- _PROBLEM_:
Transcribe, without any alteration, only the lines that begin at the line containing "(308, 331) = (370, 452): turquoise" and run to the last line below.

══ RECORDED INFORMATION

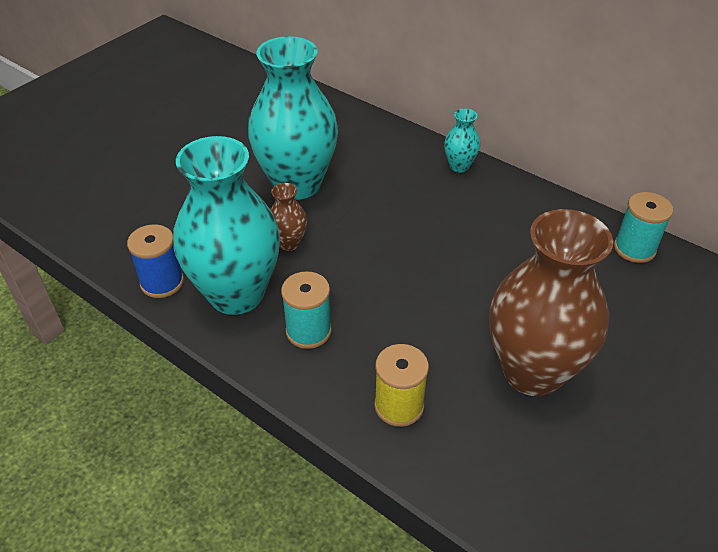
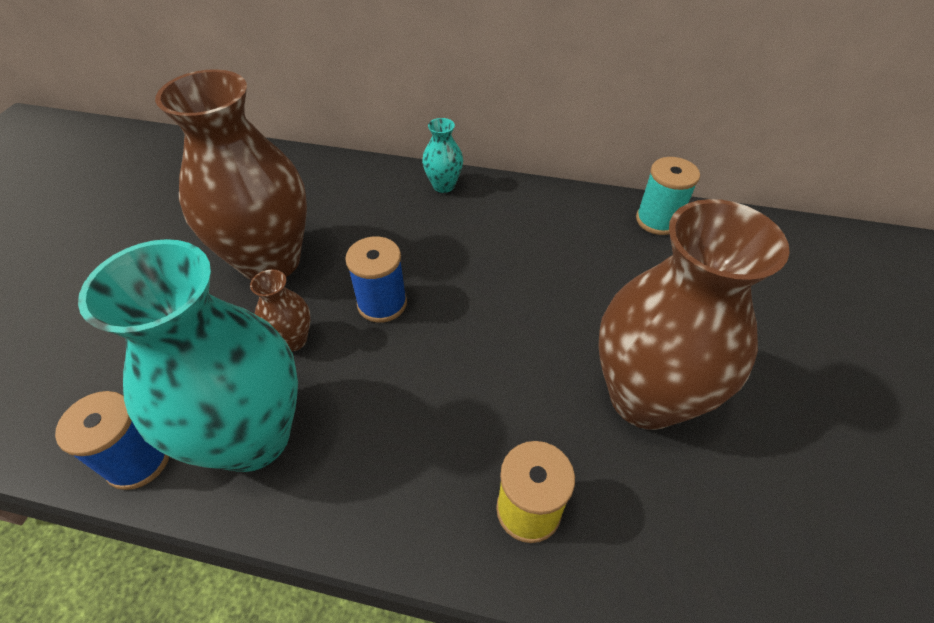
camera: 25 degrees left, 5 degrees up
(297, 184) = (270, 261): turquoise vase -> brown vase
(308, 331) = (370, 452): turquoise spool -> none
(364, 239) = (382, 303): none -> blue spool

════

- _FINISHED EXERCISE_:
(308, 331) = (370, 452): turquoise spool -> none
(364, 239) = (382, 303): none -> blue spool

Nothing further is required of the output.